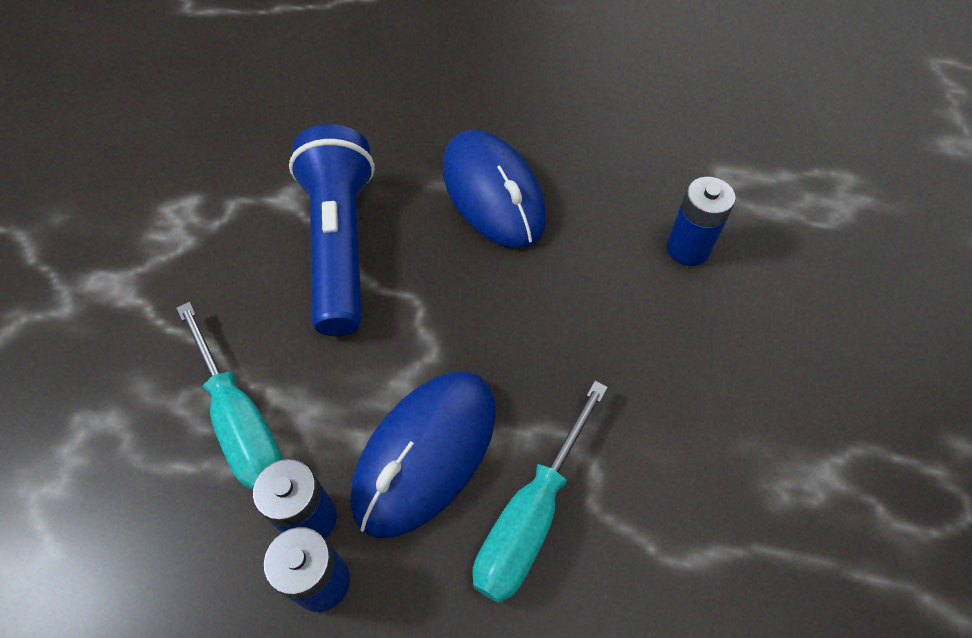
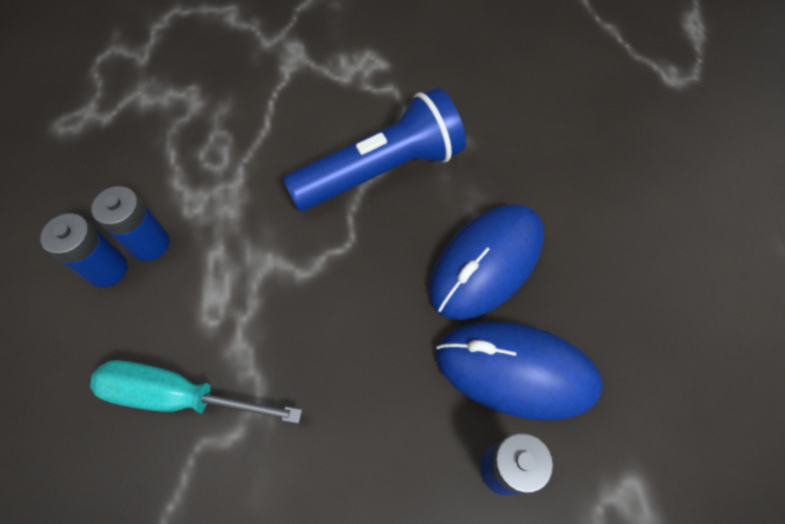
camera: 70 degrees right, 5 degrees up
(241, 421) = (212, 173): turquoise screwdriver -> none
(426, 453) = (215, 300): blue mouse -> blue mouse (516, 371)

***

## Description of the task
Write out the whole listing exactly, with no pictures.

## Solution
camera: 70 degrees right, 5 degrees up
(241, 421) = (212, 173): turquoise screwdriver -> none
(426, 453) = (215, 300): blue mouse -> blue mouse (516, 371)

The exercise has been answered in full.